→ **Task**:
From the entries that follow, copy each line containing the word "minus".

^^^^^^^^^^^^^^^^

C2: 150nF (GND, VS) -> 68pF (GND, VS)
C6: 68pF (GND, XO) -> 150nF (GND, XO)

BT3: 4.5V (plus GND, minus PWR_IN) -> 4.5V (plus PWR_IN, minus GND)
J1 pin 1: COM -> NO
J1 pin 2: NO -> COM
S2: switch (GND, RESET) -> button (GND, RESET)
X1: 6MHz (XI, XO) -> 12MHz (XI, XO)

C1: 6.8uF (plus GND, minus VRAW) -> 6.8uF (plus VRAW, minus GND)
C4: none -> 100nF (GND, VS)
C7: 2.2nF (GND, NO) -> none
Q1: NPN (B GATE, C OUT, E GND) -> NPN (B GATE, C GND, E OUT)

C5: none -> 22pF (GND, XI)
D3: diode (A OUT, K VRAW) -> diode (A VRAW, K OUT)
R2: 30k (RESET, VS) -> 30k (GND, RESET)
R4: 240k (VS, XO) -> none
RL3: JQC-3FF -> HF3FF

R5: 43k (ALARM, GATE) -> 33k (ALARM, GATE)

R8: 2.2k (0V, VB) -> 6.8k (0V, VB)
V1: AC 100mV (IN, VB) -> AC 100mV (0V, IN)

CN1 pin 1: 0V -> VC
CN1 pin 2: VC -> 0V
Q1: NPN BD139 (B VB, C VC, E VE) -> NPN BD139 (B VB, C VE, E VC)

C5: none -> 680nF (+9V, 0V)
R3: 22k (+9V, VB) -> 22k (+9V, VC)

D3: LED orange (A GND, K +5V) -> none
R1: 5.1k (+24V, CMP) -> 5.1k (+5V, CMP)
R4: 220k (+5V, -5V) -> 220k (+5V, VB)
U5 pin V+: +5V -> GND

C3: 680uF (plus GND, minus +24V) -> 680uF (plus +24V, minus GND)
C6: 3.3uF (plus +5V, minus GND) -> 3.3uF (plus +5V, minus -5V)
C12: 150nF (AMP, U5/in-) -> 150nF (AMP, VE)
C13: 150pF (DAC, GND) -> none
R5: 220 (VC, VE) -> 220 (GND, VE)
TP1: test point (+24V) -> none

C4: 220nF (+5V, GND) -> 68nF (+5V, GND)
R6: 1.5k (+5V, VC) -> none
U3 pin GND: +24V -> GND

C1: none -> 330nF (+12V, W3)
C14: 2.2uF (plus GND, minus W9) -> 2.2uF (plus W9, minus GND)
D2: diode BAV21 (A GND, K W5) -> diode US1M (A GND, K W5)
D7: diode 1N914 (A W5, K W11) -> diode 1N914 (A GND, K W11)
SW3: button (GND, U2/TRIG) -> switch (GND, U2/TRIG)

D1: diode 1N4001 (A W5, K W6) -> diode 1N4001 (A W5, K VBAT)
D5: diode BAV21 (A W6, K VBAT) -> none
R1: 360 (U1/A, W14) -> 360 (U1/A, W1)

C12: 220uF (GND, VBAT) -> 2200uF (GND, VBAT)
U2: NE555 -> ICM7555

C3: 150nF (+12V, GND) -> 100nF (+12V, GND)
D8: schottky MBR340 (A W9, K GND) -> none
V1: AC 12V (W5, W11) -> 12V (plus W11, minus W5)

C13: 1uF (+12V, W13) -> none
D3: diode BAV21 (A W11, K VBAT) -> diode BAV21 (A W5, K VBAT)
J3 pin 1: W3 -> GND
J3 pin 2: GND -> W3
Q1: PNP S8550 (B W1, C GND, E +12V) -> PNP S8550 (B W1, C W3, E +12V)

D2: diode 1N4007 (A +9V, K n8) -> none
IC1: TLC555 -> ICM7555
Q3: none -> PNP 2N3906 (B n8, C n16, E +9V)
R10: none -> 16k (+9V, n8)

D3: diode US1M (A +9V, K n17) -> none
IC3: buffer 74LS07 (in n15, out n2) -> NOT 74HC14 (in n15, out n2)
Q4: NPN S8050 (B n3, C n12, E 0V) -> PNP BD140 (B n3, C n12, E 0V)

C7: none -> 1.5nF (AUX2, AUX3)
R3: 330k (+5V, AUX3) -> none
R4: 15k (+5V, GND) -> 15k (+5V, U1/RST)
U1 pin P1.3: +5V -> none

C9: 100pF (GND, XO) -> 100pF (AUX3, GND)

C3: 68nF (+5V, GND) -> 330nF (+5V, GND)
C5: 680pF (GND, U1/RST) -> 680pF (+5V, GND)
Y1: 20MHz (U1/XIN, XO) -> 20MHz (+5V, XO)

^^^^^^^^^^^^^^^^

→ **Result for this task**:
BT3: 4.5V (plus GND, minus PWR_IN) -> 4.5V (plus PWR_IN, minus GND)
C1: 6.8uF (plus GND, minus VRAW) -> 6.8uF (plus VRAW, minus GND)
C3: 680uF (plus GND, minus +24V) -> 680uF (plus +24V, minus GND)
C6: 3.3uF (plus +5V, minus GND) -> 3.3uF (plus +5V, minus -5V)
C14: 2.2uF (plus GND, minus W9) -> 2.2uF (plus W9, minus GND)
V1: AC 12V (W5, W11) -> 12V (plus W11, minus W5)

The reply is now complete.